» YOUR TASK
Which lines run from the start of the data below to the line containing "grey 1x2 slope [371,305,437,424]"? Set them down exactly, with none added.

++++ INFORMATION SUPPLIED

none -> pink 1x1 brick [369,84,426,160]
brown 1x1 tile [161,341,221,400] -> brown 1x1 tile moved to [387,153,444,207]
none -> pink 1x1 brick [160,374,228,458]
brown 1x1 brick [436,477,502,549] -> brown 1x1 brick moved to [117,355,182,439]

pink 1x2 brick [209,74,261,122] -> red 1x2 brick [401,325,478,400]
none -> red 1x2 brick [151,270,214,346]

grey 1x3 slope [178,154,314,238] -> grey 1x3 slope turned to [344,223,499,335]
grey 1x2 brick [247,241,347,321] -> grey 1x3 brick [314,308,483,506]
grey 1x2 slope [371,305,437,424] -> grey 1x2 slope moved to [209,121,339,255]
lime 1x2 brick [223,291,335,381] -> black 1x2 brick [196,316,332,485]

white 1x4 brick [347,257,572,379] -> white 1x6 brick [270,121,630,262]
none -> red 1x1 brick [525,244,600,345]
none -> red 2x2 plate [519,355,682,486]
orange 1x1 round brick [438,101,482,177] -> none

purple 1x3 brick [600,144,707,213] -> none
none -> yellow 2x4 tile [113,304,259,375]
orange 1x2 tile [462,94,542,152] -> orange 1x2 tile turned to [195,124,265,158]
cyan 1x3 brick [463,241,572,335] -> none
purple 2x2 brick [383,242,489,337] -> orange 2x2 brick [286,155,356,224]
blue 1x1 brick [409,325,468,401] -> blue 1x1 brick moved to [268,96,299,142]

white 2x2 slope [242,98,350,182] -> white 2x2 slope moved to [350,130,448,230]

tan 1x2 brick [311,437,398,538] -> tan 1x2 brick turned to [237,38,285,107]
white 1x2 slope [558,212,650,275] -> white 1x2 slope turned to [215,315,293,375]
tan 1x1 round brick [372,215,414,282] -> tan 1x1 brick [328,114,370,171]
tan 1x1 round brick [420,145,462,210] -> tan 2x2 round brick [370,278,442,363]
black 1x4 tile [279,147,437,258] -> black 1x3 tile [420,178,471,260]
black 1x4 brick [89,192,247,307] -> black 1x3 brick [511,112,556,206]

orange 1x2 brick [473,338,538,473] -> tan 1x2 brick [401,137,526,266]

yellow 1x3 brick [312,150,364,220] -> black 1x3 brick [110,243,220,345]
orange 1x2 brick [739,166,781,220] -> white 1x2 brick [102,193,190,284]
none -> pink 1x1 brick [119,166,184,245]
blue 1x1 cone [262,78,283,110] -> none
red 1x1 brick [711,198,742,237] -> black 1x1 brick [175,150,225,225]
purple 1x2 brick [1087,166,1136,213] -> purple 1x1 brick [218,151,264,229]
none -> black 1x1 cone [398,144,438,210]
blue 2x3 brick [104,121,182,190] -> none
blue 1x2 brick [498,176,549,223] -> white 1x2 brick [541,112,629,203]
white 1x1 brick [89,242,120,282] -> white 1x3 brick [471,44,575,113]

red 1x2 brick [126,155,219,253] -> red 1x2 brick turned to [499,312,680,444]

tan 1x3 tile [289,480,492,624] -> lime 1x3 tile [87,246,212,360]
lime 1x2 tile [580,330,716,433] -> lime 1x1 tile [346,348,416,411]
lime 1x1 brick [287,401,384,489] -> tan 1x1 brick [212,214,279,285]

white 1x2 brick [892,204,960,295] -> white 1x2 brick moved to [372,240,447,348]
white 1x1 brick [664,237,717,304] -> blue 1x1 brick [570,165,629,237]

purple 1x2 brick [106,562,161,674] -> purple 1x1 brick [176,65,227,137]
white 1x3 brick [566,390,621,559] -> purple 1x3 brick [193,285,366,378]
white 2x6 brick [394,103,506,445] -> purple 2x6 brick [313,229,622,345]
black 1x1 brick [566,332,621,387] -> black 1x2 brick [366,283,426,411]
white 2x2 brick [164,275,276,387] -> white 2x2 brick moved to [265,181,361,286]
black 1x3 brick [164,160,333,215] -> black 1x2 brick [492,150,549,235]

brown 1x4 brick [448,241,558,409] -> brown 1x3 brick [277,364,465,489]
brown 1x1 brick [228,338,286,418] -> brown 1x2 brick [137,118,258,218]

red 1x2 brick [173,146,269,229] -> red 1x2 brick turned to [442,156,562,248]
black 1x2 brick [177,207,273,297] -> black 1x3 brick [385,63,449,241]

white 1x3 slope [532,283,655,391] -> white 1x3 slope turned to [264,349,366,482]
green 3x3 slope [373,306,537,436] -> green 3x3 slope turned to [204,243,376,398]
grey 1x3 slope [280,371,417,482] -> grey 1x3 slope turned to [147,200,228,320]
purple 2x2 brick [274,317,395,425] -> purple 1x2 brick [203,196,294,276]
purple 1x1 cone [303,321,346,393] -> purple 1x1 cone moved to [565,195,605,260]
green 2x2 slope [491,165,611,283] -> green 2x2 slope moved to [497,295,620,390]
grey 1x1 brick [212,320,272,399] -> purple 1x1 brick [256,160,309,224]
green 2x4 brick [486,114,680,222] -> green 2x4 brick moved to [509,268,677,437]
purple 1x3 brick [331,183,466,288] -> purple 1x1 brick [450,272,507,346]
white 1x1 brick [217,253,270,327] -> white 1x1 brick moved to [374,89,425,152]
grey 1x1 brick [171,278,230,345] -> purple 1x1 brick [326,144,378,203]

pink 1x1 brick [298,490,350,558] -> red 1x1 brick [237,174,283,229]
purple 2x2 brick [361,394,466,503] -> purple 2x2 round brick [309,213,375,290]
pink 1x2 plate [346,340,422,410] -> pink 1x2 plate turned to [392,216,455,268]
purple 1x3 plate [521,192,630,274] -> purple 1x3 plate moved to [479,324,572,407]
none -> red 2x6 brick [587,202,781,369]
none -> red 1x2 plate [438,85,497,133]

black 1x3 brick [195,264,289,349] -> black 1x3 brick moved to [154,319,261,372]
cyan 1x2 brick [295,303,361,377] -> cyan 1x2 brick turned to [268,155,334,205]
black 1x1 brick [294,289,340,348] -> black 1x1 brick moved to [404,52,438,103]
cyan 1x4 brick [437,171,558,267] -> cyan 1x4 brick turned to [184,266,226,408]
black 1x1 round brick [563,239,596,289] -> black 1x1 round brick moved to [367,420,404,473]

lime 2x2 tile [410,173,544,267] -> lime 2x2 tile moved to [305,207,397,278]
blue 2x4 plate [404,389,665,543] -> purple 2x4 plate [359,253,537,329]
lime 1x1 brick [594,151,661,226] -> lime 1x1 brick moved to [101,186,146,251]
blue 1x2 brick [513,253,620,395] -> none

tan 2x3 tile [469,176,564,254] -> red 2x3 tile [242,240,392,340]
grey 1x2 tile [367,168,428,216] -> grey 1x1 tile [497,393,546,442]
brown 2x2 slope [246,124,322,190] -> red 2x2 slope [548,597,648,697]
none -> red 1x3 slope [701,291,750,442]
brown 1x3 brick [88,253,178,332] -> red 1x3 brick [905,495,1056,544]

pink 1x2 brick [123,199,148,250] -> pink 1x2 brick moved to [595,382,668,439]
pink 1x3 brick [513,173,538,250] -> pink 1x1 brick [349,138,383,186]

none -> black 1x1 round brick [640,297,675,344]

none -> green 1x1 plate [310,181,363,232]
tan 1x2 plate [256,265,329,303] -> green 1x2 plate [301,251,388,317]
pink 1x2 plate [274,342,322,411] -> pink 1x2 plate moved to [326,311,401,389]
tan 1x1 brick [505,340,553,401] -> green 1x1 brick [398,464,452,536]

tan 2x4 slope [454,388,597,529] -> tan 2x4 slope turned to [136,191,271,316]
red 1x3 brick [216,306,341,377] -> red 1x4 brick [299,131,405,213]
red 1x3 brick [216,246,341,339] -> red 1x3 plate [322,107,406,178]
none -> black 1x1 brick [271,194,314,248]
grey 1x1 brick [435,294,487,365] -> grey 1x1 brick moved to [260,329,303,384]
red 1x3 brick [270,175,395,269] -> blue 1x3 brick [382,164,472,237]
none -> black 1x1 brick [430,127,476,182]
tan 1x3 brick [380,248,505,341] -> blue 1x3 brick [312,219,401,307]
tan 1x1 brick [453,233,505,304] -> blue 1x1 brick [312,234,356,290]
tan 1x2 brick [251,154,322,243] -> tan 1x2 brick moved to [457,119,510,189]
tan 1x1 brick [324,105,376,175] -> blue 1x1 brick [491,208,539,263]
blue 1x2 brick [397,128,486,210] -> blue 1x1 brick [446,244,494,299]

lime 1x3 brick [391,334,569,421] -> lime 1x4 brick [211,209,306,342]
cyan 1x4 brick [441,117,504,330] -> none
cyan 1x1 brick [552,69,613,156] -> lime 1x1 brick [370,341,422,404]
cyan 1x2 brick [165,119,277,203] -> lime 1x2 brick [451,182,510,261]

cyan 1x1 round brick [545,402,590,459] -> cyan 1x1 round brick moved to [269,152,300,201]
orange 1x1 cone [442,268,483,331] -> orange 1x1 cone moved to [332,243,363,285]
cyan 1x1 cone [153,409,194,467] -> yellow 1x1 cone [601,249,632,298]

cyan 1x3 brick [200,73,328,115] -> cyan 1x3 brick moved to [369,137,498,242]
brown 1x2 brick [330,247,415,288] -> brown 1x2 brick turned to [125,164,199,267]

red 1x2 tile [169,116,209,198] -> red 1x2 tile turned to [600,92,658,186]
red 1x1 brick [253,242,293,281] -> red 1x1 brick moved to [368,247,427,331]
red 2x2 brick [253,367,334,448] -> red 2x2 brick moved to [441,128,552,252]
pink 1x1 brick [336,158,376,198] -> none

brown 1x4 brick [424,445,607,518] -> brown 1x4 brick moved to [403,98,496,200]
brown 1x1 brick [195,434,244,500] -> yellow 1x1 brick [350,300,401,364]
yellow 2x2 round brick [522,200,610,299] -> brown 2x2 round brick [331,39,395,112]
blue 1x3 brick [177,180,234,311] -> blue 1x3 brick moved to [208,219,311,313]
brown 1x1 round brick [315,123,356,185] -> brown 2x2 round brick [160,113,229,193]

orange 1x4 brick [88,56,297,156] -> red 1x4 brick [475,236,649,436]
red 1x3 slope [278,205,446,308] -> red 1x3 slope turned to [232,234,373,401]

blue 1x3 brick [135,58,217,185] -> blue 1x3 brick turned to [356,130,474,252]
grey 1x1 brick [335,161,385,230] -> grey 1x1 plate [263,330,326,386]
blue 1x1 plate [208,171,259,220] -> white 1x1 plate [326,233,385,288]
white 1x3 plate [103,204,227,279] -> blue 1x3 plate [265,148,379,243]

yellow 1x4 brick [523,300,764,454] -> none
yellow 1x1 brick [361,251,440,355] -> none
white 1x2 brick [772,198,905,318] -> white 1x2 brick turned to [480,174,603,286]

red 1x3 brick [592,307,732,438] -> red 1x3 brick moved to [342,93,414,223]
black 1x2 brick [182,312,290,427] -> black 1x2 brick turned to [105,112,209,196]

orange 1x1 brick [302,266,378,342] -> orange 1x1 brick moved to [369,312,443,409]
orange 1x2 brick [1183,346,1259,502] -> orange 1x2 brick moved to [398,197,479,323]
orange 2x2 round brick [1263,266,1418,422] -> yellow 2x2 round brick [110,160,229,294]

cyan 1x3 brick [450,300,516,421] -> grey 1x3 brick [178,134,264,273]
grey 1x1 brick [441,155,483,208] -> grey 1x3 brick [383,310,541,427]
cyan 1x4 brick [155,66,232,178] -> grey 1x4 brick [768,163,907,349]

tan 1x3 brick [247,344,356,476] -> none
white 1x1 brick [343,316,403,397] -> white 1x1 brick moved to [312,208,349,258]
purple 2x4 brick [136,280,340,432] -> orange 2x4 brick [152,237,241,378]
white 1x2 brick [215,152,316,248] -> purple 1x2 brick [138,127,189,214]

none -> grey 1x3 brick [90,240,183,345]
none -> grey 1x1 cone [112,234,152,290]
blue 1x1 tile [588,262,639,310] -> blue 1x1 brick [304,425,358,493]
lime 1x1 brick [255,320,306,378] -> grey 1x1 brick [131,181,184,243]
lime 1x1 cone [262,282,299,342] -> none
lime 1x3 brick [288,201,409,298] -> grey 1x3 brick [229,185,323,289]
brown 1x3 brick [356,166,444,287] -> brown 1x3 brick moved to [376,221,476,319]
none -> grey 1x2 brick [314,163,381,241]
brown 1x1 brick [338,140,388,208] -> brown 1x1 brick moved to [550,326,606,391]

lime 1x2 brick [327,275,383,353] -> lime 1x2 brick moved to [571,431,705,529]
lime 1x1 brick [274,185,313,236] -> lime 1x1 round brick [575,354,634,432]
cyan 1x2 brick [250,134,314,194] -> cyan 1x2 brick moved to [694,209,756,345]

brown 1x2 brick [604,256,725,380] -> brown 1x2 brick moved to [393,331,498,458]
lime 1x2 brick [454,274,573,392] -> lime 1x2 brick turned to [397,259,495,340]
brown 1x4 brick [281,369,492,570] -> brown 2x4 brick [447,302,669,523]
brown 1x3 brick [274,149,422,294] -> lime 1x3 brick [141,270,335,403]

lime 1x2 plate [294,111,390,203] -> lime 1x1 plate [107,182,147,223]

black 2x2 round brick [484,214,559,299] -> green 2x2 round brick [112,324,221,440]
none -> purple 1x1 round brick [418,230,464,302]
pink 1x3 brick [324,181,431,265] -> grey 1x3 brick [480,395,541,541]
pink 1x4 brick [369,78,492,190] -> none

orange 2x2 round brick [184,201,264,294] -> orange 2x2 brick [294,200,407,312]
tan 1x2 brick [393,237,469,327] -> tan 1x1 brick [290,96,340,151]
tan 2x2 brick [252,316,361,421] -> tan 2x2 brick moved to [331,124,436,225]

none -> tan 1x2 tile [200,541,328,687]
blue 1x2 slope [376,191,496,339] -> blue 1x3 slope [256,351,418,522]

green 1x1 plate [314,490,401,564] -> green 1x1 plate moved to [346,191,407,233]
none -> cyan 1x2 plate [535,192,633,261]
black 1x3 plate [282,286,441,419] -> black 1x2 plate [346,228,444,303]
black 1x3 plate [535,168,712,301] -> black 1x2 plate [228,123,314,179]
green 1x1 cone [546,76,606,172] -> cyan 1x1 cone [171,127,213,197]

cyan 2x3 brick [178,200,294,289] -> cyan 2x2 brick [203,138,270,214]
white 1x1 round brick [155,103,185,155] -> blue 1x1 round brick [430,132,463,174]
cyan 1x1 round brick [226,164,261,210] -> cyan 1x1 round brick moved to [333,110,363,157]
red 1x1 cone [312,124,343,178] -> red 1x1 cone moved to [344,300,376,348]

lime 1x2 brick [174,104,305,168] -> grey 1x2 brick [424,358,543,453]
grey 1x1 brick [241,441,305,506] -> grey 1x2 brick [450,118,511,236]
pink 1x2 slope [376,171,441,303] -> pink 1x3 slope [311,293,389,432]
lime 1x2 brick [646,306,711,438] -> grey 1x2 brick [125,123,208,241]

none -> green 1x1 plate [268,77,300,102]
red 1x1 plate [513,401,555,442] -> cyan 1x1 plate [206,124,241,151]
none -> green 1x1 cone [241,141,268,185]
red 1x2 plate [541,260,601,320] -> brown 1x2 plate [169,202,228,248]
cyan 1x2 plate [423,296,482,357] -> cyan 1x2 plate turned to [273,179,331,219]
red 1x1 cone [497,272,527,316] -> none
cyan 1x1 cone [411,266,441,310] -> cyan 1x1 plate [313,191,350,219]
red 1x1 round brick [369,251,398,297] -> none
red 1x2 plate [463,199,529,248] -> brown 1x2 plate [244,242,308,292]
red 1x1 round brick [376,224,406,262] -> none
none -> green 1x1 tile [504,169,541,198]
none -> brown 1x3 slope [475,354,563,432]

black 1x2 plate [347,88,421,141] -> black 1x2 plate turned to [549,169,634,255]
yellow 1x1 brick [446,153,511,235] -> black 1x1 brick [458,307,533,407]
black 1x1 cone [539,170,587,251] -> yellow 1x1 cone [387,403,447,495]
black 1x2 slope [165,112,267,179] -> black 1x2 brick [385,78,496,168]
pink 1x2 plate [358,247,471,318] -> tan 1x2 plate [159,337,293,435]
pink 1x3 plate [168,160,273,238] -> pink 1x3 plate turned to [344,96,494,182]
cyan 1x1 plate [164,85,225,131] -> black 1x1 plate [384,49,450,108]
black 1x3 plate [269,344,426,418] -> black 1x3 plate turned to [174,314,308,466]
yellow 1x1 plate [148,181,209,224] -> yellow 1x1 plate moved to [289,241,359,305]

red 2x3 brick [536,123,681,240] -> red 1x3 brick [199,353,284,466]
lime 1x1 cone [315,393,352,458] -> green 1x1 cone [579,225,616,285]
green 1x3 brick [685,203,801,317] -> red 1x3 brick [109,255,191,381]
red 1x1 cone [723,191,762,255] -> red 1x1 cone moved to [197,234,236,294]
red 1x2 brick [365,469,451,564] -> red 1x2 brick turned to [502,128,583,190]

++++++++

» ANSWER BOX
none -> pink 1x1 brick [369,84,426,160]
brown 1x1 tile [161,341,221,400] -> brown 1x1 tile moved to [387,153,444,207]
none -> pink 1x1 brick [160,374,228,458]
brown 1x1 brick [436,477,502,549] -> brown 1x1 brick moved to [117,355,182,439]

pink 1x2 brick [209,74,261,122] -> red 1x2 brick [401,325,478,400]
none -> red 1x2 brick [151,270,214,346]

grey 1x3 slope [178,154,314,238] -> grey 1x3 slope turned to [344,223,499,335]
grey 1x2 brick [247,241,347,321] -> grey 1x3 brick [314,308,483,506]
grey 1x2 slope [371,305,437,424] -> grey 1x2 slope moved to [209,121,339,255]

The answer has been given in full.